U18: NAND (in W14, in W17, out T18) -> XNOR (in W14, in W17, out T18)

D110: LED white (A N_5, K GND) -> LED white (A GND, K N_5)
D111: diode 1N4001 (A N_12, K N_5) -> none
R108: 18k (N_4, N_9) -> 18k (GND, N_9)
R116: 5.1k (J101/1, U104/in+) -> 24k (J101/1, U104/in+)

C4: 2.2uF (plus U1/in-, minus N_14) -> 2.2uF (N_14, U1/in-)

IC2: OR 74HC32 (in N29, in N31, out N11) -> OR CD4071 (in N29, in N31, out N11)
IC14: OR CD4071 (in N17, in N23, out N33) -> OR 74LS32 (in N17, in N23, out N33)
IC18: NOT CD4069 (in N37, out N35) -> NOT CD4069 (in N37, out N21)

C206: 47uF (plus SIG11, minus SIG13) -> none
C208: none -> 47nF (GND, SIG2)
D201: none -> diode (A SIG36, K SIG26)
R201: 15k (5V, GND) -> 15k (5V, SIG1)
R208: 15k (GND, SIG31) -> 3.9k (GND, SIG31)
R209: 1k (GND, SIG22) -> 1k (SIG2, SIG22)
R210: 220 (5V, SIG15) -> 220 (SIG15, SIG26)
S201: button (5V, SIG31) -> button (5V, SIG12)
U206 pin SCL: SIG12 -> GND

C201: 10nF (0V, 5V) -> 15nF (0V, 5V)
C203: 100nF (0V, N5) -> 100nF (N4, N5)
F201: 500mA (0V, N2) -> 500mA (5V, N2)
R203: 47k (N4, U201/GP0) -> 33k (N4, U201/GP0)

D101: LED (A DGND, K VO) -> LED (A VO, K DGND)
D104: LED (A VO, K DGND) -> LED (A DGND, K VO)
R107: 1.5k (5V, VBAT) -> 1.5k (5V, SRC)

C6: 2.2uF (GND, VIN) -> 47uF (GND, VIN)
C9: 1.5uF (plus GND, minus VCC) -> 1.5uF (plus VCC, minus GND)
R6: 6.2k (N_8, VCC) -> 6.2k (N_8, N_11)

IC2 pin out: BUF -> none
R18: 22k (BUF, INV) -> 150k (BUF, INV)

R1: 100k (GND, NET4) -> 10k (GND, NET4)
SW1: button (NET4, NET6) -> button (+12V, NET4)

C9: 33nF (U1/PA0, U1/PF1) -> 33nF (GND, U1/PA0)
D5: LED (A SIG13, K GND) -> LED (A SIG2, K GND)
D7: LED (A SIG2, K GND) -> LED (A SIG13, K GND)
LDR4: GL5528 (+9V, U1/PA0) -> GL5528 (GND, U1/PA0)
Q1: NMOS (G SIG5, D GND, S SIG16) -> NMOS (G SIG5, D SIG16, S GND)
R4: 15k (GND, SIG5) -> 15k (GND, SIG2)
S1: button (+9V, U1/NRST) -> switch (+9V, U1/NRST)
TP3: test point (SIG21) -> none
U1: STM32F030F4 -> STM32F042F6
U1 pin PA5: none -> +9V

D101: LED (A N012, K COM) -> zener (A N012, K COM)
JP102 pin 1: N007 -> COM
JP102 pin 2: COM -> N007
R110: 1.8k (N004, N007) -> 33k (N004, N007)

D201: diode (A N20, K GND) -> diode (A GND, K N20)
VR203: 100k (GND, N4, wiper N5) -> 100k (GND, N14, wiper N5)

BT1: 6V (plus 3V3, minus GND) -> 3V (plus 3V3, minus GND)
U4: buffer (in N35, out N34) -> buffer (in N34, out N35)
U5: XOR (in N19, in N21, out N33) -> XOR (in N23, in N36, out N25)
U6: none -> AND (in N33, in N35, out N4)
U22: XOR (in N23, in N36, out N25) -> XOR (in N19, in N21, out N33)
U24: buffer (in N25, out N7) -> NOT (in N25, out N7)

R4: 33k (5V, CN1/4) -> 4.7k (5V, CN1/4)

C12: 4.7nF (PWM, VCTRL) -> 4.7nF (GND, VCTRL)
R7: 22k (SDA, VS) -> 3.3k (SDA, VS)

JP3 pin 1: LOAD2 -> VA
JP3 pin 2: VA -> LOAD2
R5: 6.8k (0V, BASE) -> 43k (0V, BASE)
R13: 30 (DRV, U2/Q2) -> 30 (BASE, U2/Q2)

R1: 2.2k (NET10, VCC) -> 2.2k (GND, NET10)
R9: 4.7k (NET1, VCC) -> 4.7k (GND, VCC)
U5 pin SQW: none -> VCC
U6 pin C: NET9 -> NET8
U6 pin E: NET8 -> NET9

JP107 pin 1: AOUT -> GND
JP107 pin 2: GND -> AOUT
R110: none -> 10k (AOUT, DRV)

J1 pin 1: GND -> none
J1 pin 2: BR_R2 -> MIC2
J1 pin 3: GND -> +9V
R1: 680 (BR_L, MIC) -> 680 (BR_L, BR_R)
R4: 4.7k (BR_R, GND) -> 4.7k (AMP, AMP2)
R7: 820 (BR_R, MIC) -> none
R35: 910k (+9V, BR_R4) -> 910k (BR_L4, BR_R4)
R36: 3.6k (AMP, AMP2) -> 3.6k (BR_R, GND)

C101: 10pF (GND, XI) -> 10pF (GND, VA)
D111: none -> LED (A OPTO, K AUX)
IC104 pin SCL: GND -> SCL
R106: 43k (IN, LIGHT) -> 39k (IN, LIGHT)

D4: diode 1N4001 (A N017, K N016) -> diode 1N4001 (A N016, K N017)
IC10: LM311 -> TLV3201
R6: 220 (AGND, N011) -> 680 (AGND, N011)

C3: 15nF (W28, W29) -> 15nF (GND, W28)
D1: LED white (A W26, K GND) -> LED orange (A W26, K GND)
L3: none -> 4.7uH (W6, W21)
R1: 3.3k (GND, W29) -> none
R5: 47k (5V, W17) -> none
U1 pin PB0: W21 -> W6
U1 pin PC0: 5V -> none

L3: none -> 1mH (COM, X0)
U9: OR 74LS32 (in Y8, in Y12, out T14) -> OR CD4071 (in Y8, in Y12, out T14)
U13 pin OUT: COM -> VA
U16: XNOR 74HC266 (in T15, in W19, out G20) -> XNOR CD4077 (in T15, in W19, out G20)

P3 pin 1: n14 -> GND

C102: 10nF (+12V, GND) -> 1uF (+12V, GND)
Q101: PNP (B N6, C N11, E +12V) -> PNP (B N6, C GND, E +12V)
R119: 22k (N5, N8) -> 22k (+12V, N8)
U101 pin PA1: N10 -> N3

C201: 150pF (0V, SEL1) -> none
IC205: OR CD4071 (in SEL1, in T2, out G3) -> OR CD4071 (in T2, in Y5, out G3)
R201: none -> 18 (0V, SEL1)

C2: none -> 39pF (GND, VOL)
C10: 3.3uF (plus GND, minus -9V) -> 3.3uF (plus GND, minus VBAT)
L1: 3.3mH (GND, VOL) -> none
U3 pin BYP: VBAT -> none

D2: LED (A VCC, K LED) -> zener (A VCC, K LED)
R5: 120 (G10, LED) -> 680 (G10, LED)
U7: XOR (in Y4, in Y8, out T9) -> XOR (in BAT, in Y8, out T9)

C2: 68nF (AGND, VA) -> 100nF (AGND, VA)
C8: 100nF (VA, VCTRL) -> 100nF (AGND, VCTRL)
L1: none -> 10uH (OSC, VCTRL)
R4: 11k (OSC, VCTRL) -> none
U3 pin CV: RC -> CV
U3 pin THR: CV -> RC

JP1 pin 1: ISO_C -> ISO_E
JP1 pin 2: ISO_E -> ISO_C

++++++++++++++++++++

» **What the exercise asks**
Return the entries above word for word.

» **Output of the task**
U18: NAND (in W14, in W17, out T18) -> XNOR (in W14, in W17, out T18)

D110: LED white (A N_5, K GND) -> LED white (A GND, K N_5)
D111: diode 1N4001 (A N_12, K N_5) -> none
R108: 18k (N_4, N_9) -> 18k (GND, N_9)
R116: 5.1k (J101/1, U104/in+) -> 24k (J101/1, U104/in+)

C4: 2.2uF (plus U1/in-, minus N_14) -> 2.2uF (N_14, U1/in-)

IC2: OR 74HC32 (in N29, in N31, out N11) -> OR CD4071 (in N29, in N31, out N11)
IC14: OR CD4071 (in N17, in N23, out N33) -> OR 74LS32 (in N17, in N23, out N33)
IC18: NOT CD4069 (in N37, out N35) -> NOT CD4069 (in N37, out N21)

C206: 47uF (plus SIG11, minus SIG13) -> none
C208: none -> 47nF (GND, SIG2)
D201: none -> diode (A SIG36, K SIG26)
R201: 15k (5V, GND) -> 15k (5V, SIG1)
R208: 15k (GND, SIG31) -> 3.9k (GND, SIG31)
R209: 1k (GND, SIG22) -> 1k (SIG2, SIG22)
R210: 220 (5V, SIG15) -> 220 (SIG15, SIG26)
S201: button (5V, SIG31) -> button (5V, SIG12)
U206 pin SCL: SIG12 -> GND

C201: 10nF (0V, 5V) -> 15nF (0V, 5V)
C203: 100nF (0V, N5) -> 100nF (N4, N5)
F201: 500mA (0V, N2) -> 500mA (5V, N2)
R203: 47k (N4, U201/GP0) -> 33k (N4, U201/GP0)

D101: LED (A DGND, K VO) -> LED (A VO, K DGND)
D104: LED (A VO, K DGND) -> LED (A DGND, K VO)
R107: 1.5k (5V, VBAT) -> 1.5k (5V, SRC)

C6: 2.2uF (GND, VIN) -> 47uF (GND, VIN)
C9: 1.5uF (plus GND, minus VCC) -> 1.5uF (plus VCC, minus GND)
R6: 6.2k (N_8, VCC) -> 6.2k (N_8, N_11)

IC2 pin out: BUF -> none
R18: 22k (BUF, INV) -> 150k (BUF, INV)

R1: 100k (GND, NET4) -> 10k (GND, NET4)
SW1: button (NET4, NET6) -> button (+12V, NET4)

C9: 33nF (U1/PA0, U1/PF1) -> 33nF (GND, U1/PA0)
D5: LED (A SIG13, K GND) -> LED (A SIG2, K GND)
D7: LED (A SIG2, K GND) -> LED (A SIG13, K GND)
LDR4: GL5528 (+9V, U1/PA0) -> GL5528 (GND, U1/PA0)
Q1: NMOS (G SIG5, D GND, S SIG16) -> NMOS (G SIG5, D SIG16, S GND)
R4: 15k (GND, SIG5) -> 15k (GND, SIG2)
S1: button (+9V, U1/NRST) -> switch (+9V, U1/NRST)
TP3: test point (SIG21) -> none
U1: STM32F030F4 -> STM32F042F6
U1 pin PA5: none -> +9V

D101: LED (A N012, K COM) -> zener (A N012, K COM)
JP102 pin 1: N007 -> COM
JP102 pin 2: COM -> N007
R110: 1.8k (N004, N007) -> 33k (N004, N007)

D201: diode (A N20, K GND) -> diode (A GND, K N20)
VR203: 100k (GND, N4, wiper N5) -> 100k (GND, N14, wiper N5)

BT1: 6V (plus 3V3, minus GND) -> 3V (plus 3V3, minus GND)
U4: buffer (in N35, out N34) -> buffer (in N34, out N35)
U5: XOR (in N19, in N21, out N33) -> XOR (in N23, in N36, out N25)
U6: none -> AND (in N33, in N35, out N4)
U22: XOR (in N23, in N36, out N25) -> XOR (in N19, in N21, out N33)
U24: buffer (in N25, out N7) -> NOT (in N25, out N7)

R4: 33k (5V, CN1/4) -> 4.7k (5V, CN1/4)

C12: 4.7nF (PWM, VCTRL) -> 4.7nF (GND, VCTRL)
R7: 22k (SDA, VS) -> 3.3k (SDA, VS)

JP3 pin 1: LOAD2 -> VA
JP3 pin 2: VA -> LOAD2
R5: 6.8k (0V, BASE) -> 43k (0V, BASE)
R13: 30 (DRV, U2/Q2) -> 30 (BASE, U2/Q2)

R1: 2.2k (NET10, VCC) -> 2.2k (GND, NET10)
R9: 4.7k (NET1, VCC) -> 4.7k (GND, VCC)
U5 pin SQW: none -> VCC
U6 pin C: NET9 -> NET8
U6 pin E: NET8 -> NET9

JP107 pin 1: AOUT -> GND
JP107 pin 2: GND -> AOUT
R110: none -> 10k (AOUT, DRV)

J1 pin 1: GND -> none
J1 pin 2: BR_R2 -> MIC2
J1 pin 3: GND -> +9V
R1: 680 (BR_L, MIC) -> 680 (BR_L, BR_R)
R4: 4.7k (BR_R, GND) -> 4.7k (AMP, AMP2)
R7: 820 (BR_R, MIC) -> none
R35: 910k (+9V, BR_R4) -> 910k (BR_L4, BR_R4)
R36: 3.6k (AMP, AMP2) -> 3.6k (BR_R, GND)

C101: 10pF (GND, XI) -> 10pF (GND, VA)
D111: none -> LED (A OPTO, K AUX)
IC104 pin SCL: GND -> SCL
R106: 43k (IN, LIGHT) -> 39k (IN, LIGHT)

D4: diode 1N4001 (A N017, K N016) -> diode 1N4001 (A N016, K N017)
IC10: LM311 -> TLV3201
R6: 220 (AGND, N011) -> 680 (AGND, N011)

C3: 15nF (W28, W29) -> 15nF (GND, W28)
D1: LED white (A W26, K GND) -> LED orange (A W26, K GND)
L3: none -> 4.7uH (W6, W21)
R1: 3.3k (GND, W29) -> none
R5: 47k (5V, W17) -> none
U1 pin PB0: W21 -> W6
U1 pin PC0: 5V -> none

L3: none -> 1mH (COM, X0)
U9: OR 74LS32 (in Y8, in Y12, out T14) -> OR CD4071 (in Y8, in Y12, out T14)
U13 pin OUT: COM -> VA
U16: XNOR 74HC266 (in T15, in W19, out G20) -> XNOR CD4077 (in T15, in W19, out G20)

P3 pin 1: n14 -> GND

C102: 10nF (+12V, GND) -> 1uF (+12V, GND)
Q101: PNP (B N6, C N11, E +12V) -> PNP (B N6, C GND, E +12V)
R119: 22k (N5, N8) -> 22k (+12V, N8)
U101 pin PA1: N10 -> N3

C201: 150pF (0V, SEL1) -> none
IC205: OR CD4071 (in SEL1, in T2, out G3) -> OR CD4071 (in T2, in Y5, out G3)
R201: none -> 18 (0V, SEL1)

C2: none -> 39pF (GND, VOL)
C10: 3.3uF (plus GND, minus -9V) -> 3.3uF (plus GND, minus VBAT)
L1: 3.3mH (GND, VOL) -> none
U3 pin BYP: VBAT -> none

D2: LED (A VCC, K LED) -> zener (A VCC, K LED)
R5: 120 (G10, LED) -> 680 (G10, LED)
U7: XOR (in Y4, in Y8, out T9) -> XOR (in BAT, in Y8, out T9)

C2: 68nF (AGND, VA) -> 100nF (AGND, VA)
C8: 100nF (VA, VCTRL) -> 100nF (AGND, VCTRL)
L1: none -> 10uH (OSC, VCTRL)
R4: 11k (OSC, VCTRL) -> none
U3 pin CV: RC -> CV
U3 pin THR: CV -> RC

JP1 pin 1: ISO_C -> ISO_E
JP1 pin 2: ISO_E -> ISO_C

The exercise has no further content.